RECORDS FOR THE EXERCISE:
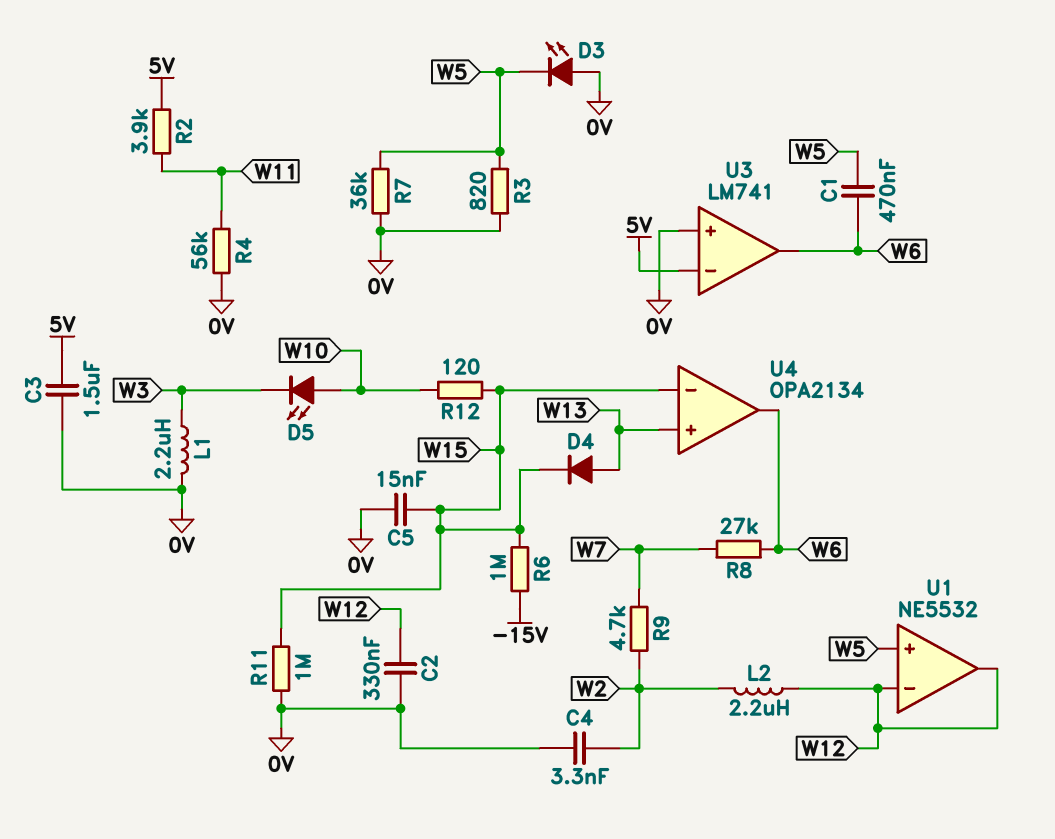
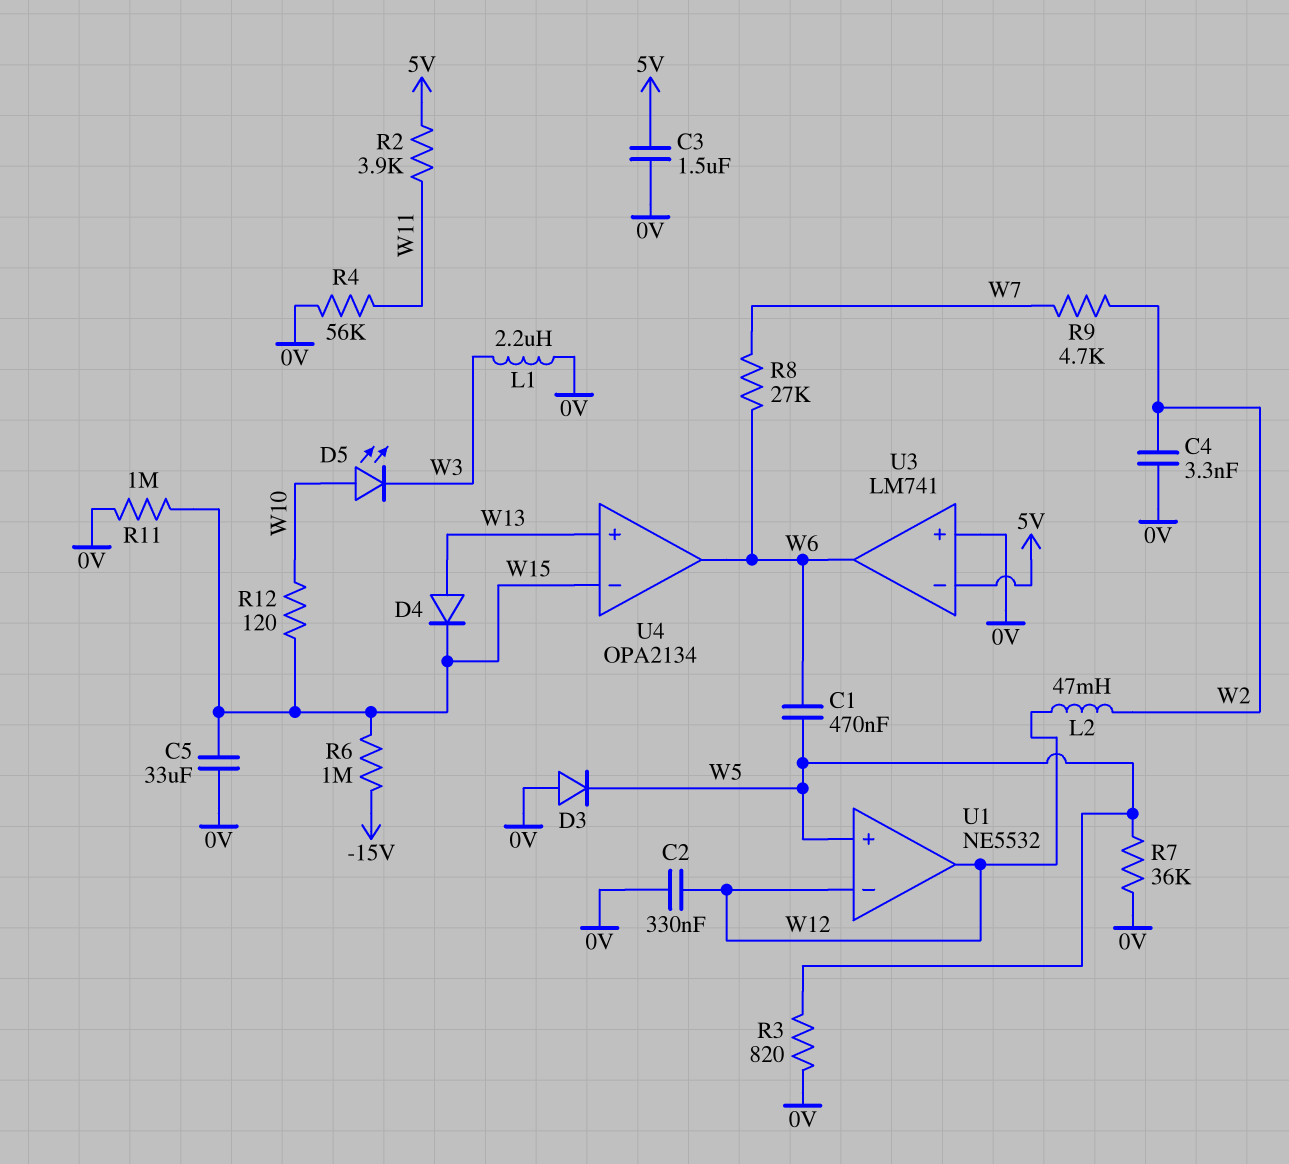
C5: 15nF (0V, W15) -> 33uF (0V, W15)
D3: LED (A 0V, K W5) -> diode (A 0V, K W5)
L2: 2.2uH (W2, W12) -> 47mH (W2, W12)

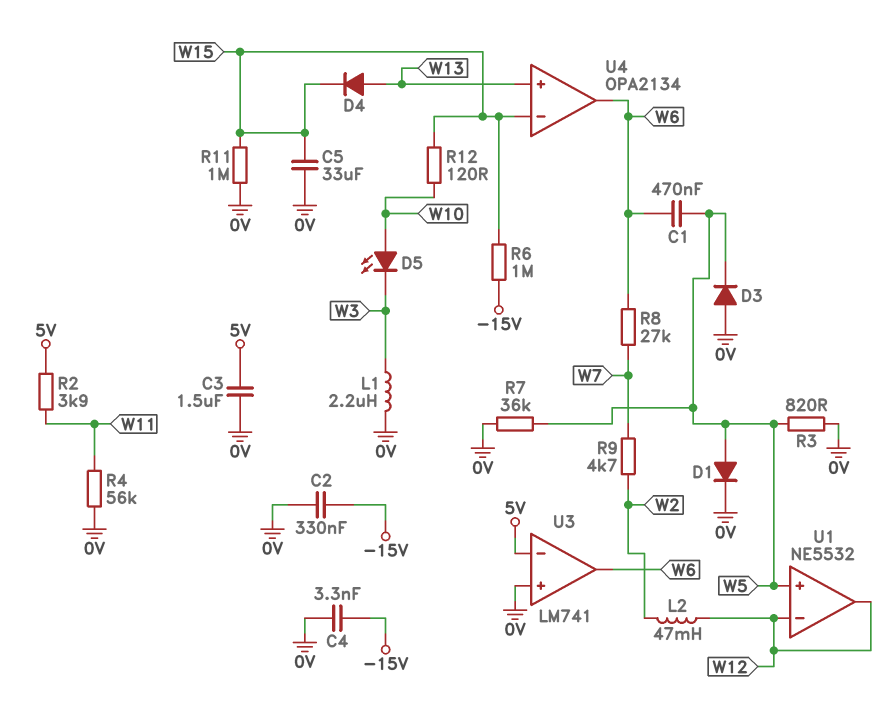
C2: 330nF (0V, W12) -> 330nF (-15V, 0V)
C4: 3.3nF (0V, W2) -> 3.3nF (-15V, 0V)
D1: none -> diode (A W5, K 0V)

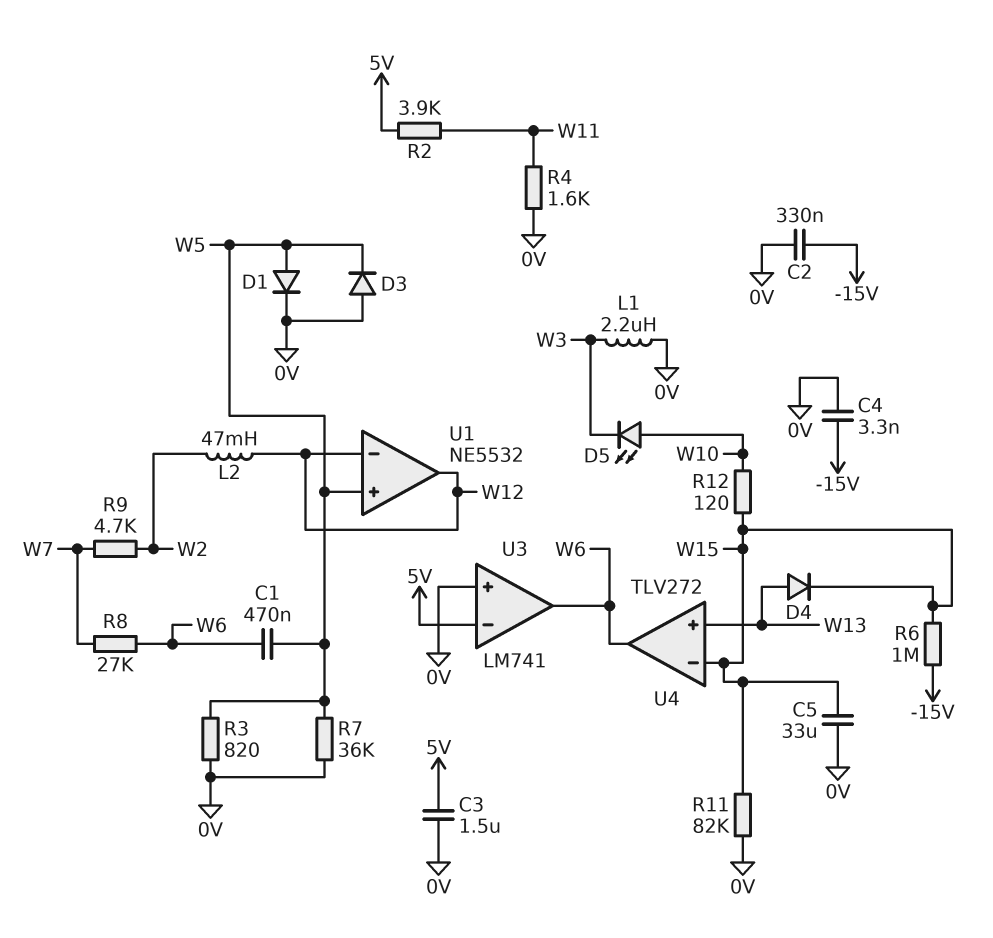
R4: 56k (0V, W11) -> 1.6k (0V, W11)
R11: 1M (0V, W15) -> 82k (0V, W15)
U4: OPA2134 -> TLV272

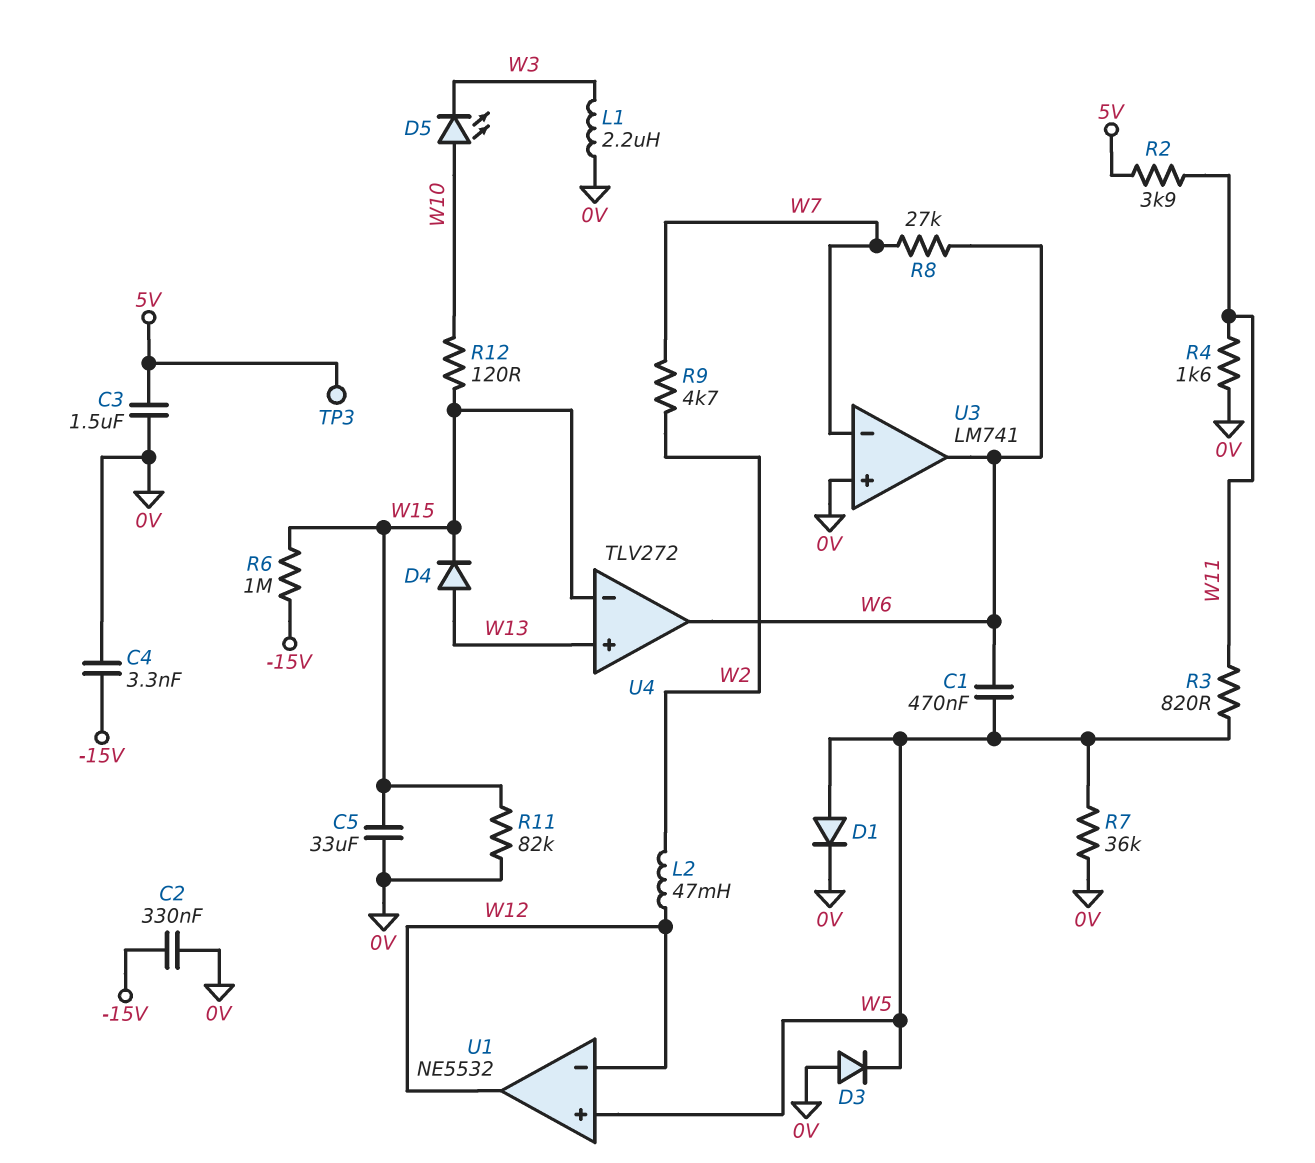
R3: 820 (0V, W5) -> 820 (W5, W11)
TP3: none -> test point (5V)
U3 pin in-: 5V -> W7

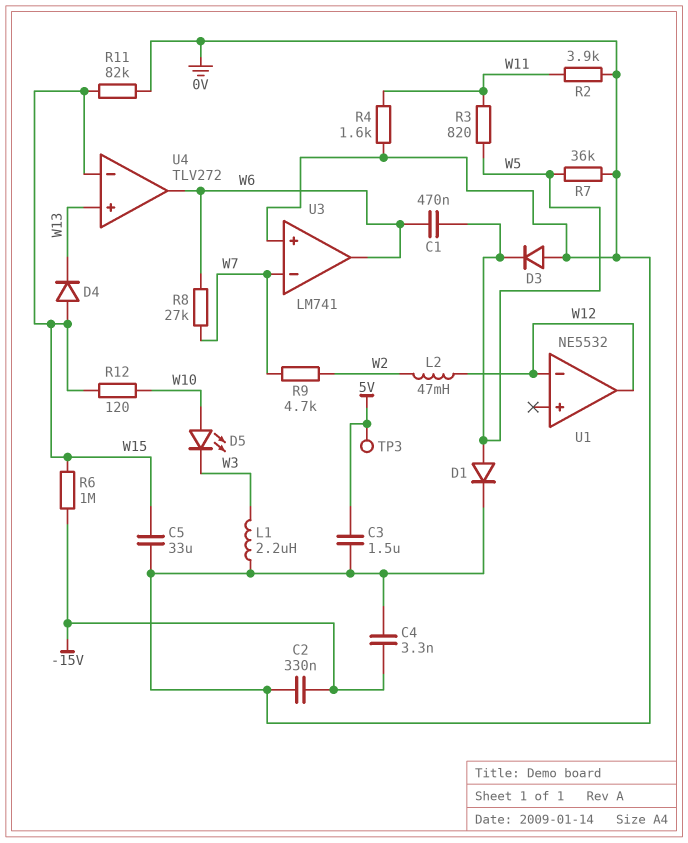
D4: diode (A W13, K W15) -> diode (A W15, K W13)
R2: 3.9k (5V, W11) -> 3.9k (0V, W11)
U1 pin in+: W5 -> none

YOUR OBJECTIVE: Here the job is to print the data above exactly, except for any pictures.

PROBLEM SOLUTION:
C5: 15nF (0V, W15) -> 33uF (0V, W15)
D3: LED (A 0V, K W5) -> diode (A 0V, K W5)
L2: 2.2uH (W2, W12) -> 47mH (W2, W12)

C2: 330nF (0V, W12) -> 330nF (-15V, 0V)
C4: 3.3nF (0V, W2) -> 3.3nF (-15V, 0V)
D1: none -> diode (A W5, K 0V)

R4: 56k (0V, W11) -> 1.6k (0V, W11)
R11: 1M (0V, W15) -> 82k (0V, W15)
U4: OPA2134 -> TLV272

R3: 820 (0V, W5) -> 820 (W5, W11)
TP3: none -> test point (5V)
U3 pin in-: 5V -> W7

D4: diode (A W13, K W15) -> diode (A W15, K W13)
R2: 3.9k (5V, W11) -> 3.9k (0V, W11)
U1 pin in+: W5 -> none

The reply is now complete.